◆ Material for this task ◆
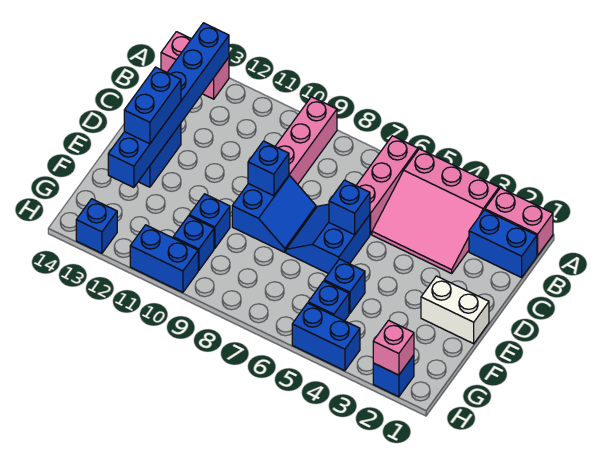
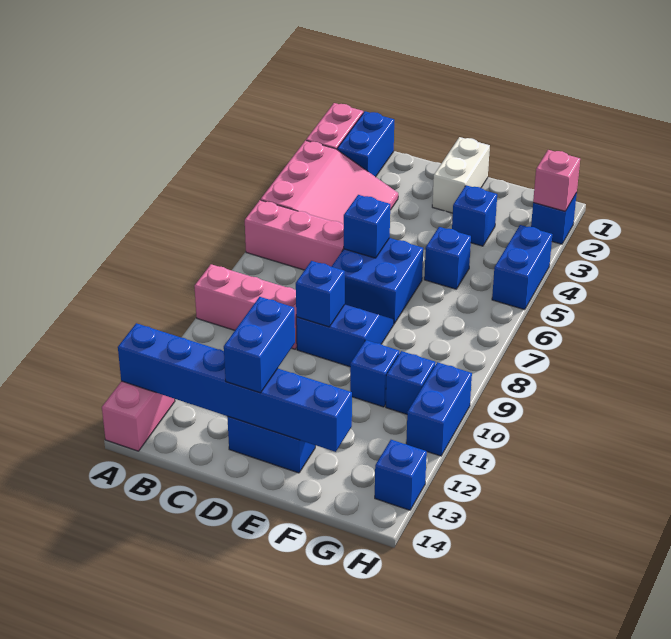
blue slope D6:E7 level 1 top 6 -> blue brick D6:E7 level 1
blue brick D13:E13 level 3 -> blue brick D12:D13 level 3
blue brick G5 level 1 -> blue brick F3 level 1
---
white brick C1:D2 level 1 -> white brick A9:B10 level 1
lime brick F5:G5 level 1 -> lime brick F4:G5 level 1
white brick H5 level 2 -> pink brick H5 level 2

◆ Your task ◆
Look back at the entries above. Retype the line with "white brick C1:D2", the line with "white brick H5", and all lines in between.

◆ Reply to the task ◆
white brick C1:D2 level 1 -> white brick A9:B10 level 1
lime brick F5:G5 level 1 -> lime brick F4:G5 level 1
white brick H5 level 2 -> pink brick H5 level 2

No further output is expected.